Exercise directions — From the entries below, write out exactly the lines between the line holding "purple star: (71, 61) -> (112, 157), moved" and the line holding "black L-shape: (463, 808)", inclusive, excluding any pictures.

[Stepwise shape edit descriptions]
--*--
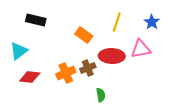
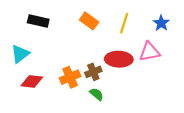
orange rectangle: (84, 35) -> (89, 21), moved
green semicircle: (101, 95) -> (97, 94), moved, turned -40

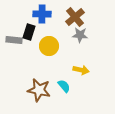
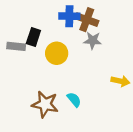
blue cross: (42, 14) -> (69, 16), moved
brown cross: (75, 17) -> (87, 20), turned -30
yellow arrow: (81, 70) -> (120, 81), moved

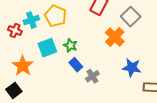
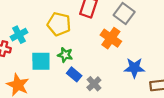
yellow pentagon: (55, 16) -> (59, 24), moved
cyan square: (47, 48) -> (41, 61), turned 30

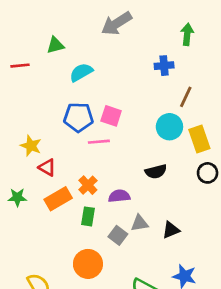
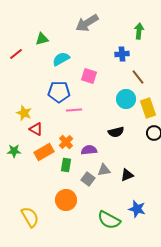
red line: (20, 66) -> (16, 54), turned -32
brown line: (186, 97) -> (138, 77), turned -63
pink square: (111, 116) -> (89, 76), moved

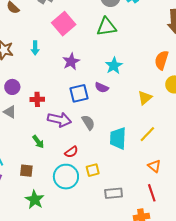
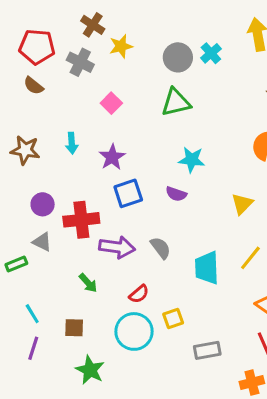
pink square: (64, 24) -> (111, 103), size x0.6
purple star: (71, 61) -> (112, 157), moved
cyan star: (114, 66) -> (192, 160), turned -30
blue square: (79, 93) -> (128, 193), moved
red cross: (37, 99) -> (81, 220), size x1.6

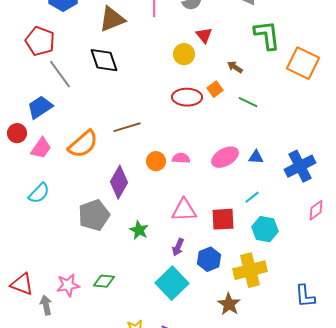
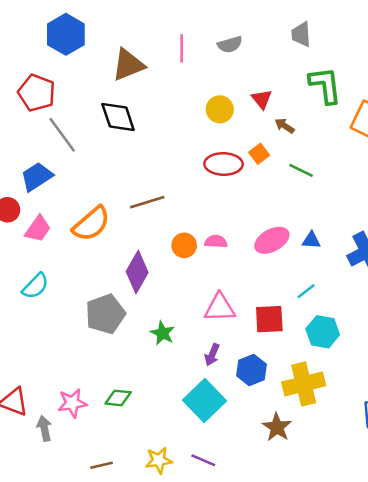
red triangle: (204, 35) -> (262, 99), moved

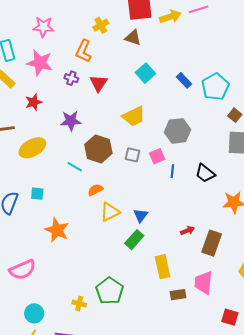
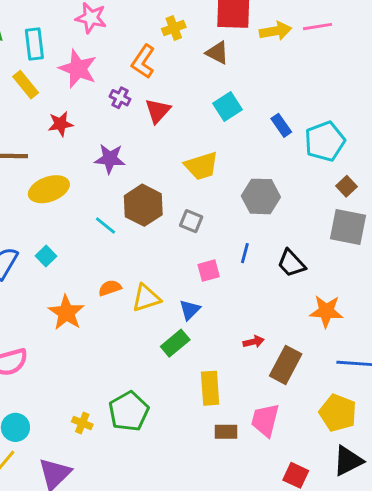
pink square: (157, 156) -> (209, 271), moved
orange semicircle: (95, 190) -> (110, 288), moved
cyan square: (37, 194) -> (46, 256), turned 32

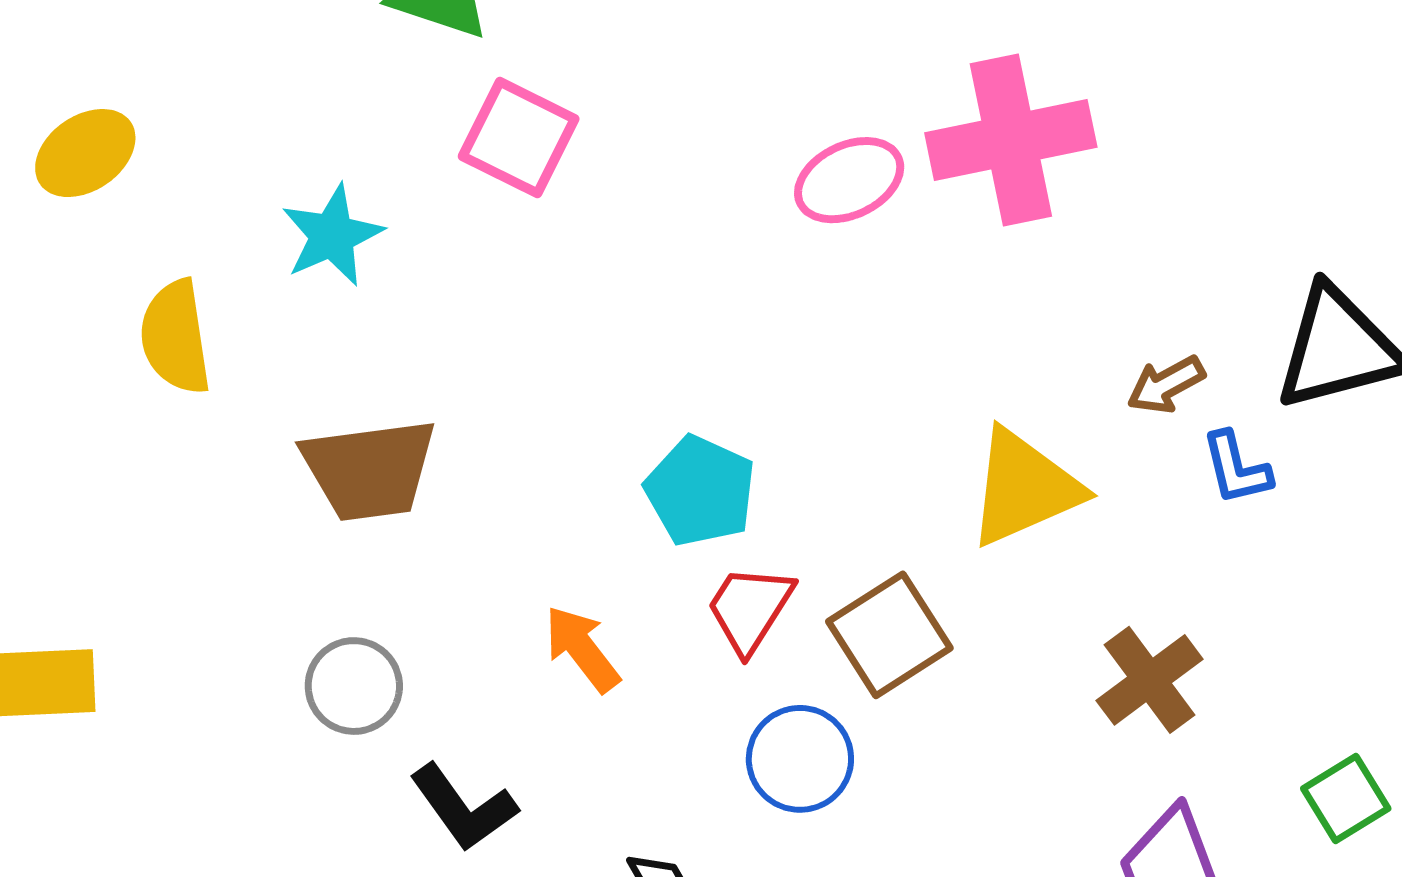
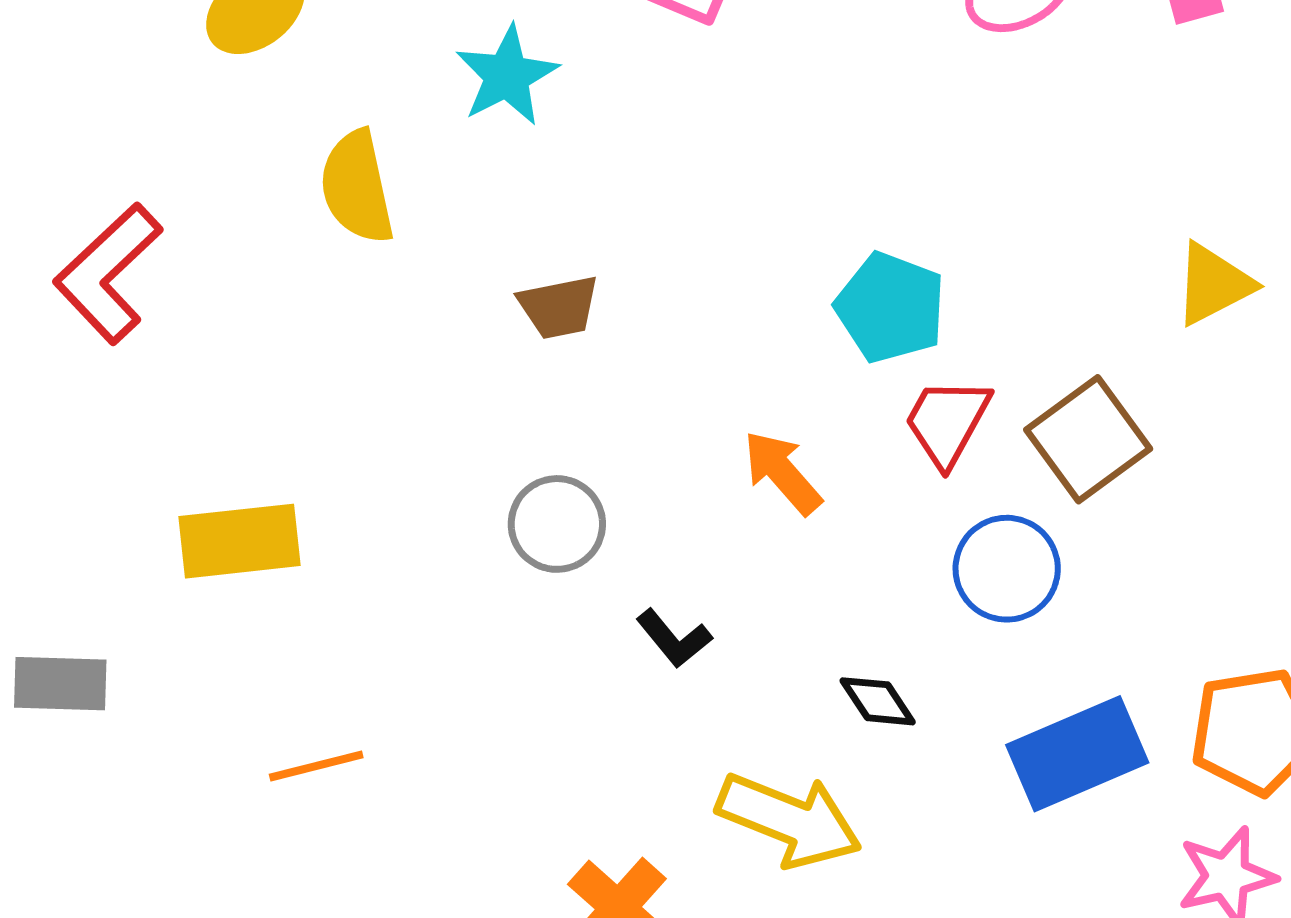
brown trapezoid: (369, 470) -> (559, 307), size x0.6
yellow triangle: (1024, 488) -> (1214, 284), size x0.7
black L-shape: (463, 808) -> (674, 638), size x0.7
--*--
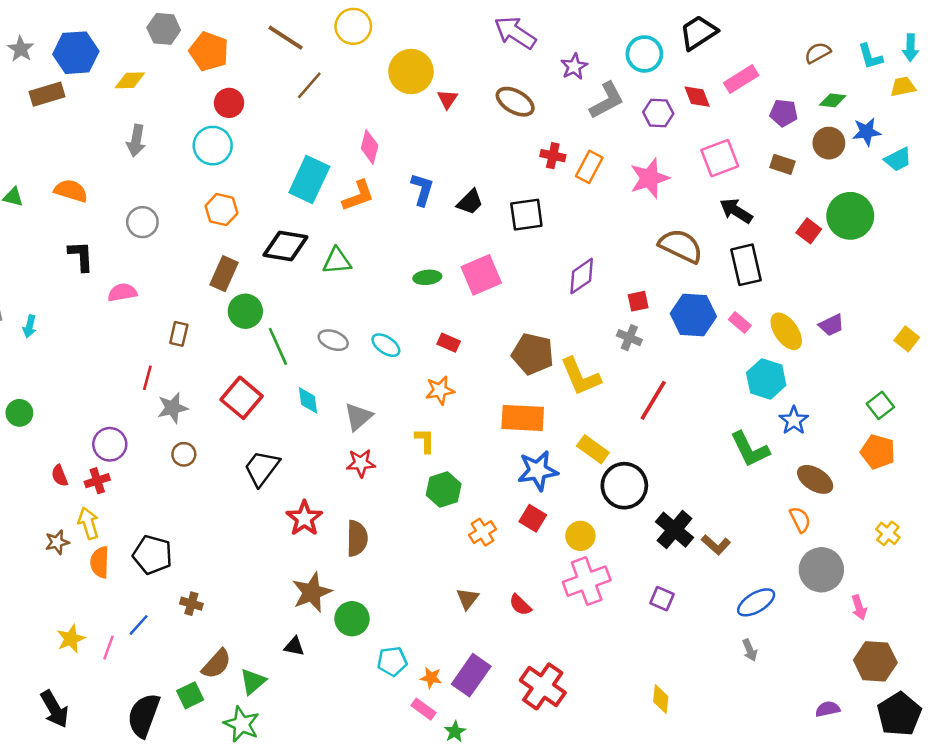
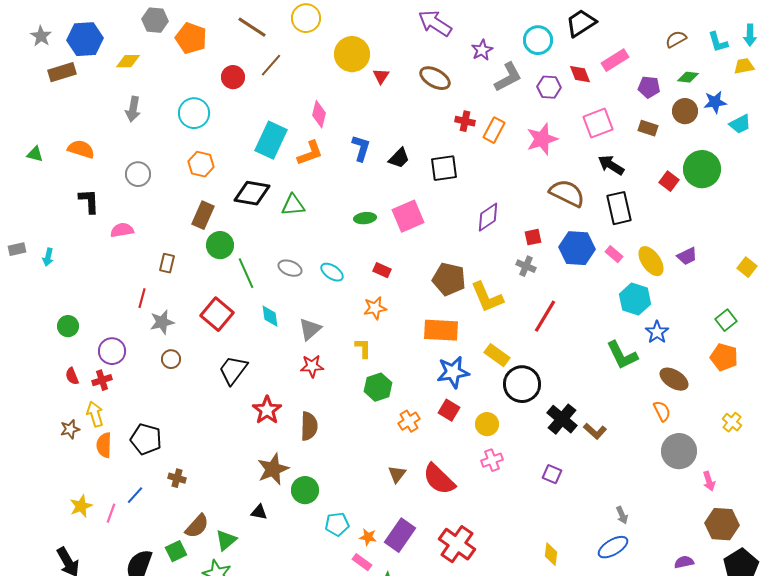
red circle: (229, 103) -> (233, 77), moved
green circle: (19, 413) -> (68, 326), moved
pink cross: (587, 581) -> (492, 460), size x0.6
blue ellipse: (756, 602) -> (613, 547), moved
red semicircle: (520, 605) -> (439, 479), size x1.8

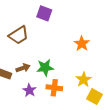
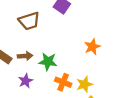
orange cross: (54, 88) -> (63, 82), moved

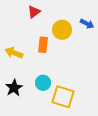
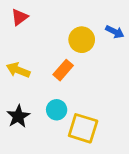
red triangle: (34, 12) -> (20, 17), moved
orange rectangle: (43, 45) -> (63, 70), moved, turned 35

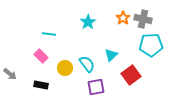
--*--
Response to this exercise —
purple star: (71, 61) -> (112, 157), moved
cyan star: (114, 66) -> (192, 160), turned -30
blue square: (79, 93) -> (128, 193), moved
red cross: (37, 99) -> (81, 220), size x1.6

red triangle: (204, 35) -> (262, 99), moved

pink square: (157, 156) -> (209, 271), moved
orange semicircle: (95, 190) -> (110, 288), moved
cyan square: (37, 194) -> (46, 256), turned 32

brown trapezoid: (369, 470) -> (559, 307), size x0.6
yellow triangle: (1024, 488) -> (1214, 284), size x0.7
black L-shape: (463, 808) -> (674, 638), size x0.7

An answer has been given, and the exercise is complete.